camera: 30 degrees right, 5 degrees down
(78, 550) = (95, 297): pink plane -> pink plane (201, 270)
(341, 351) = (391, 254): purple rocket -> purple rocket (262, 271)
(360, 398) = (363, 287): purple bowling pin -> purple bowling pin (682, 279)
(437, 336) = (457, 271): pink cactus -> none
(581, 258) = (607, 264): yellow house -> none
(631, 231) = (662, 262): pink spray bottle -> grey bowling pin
+++++
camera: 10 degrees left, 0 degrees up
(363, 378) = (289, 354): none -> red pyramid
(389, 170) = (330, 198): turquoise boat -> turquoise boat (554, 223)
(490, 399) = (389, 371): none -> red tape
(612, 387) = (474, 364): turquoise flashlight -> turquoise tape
+++++
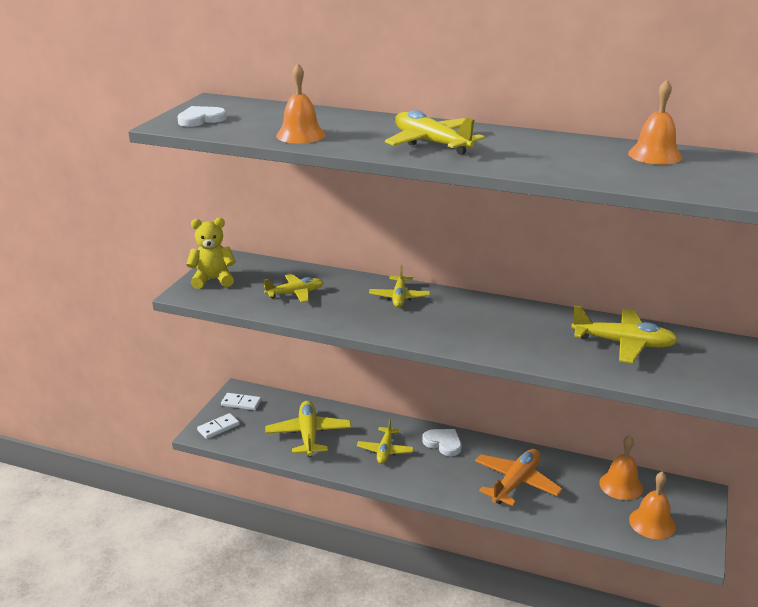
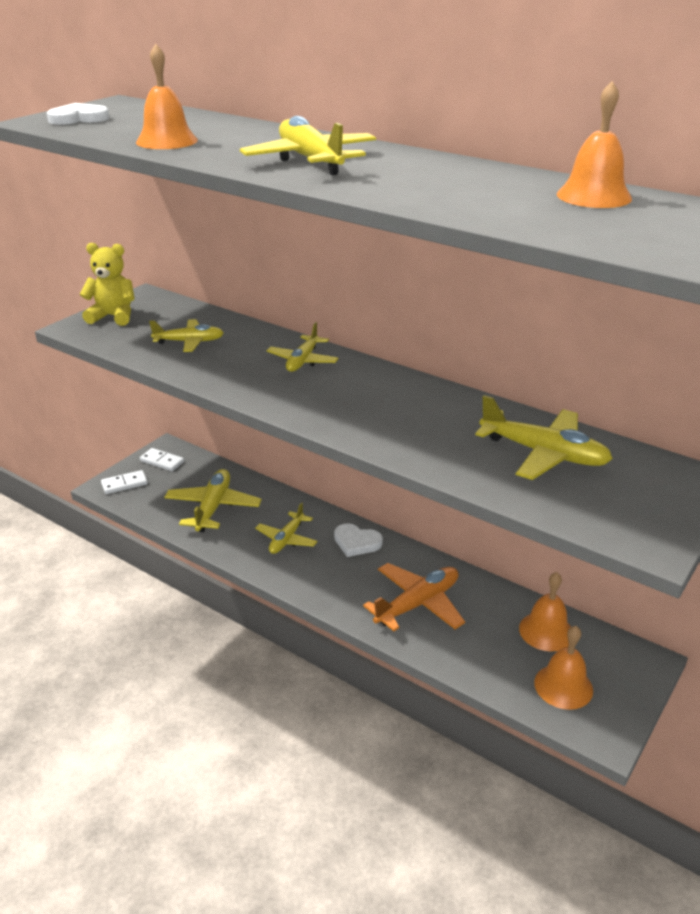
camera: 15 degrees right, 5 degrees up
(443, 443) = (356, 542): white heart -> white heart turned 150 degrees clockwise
+++++
Task prompt:
Transcribe each line of the data above, unaltered, from the one where "camera: 30 degrees right, 5 degrees down" appears to the one where "(437, 336) = (457, 271): pink cactus -> none" appears, inclusive of both.

Solution to this problem:
camera: 30 degrees right, 5 degrees down
(78, 550) = (95, 297): pink plane -> pink plane (201, 270)
(341, 351) = (391, 254): purple rocket -> purple rocket (262, 271)
(360, 398) = (363, 287): purple bowling pin -> purple bowling pin (682, 279)
(437, 336) = (457, 271): pink cactus -> none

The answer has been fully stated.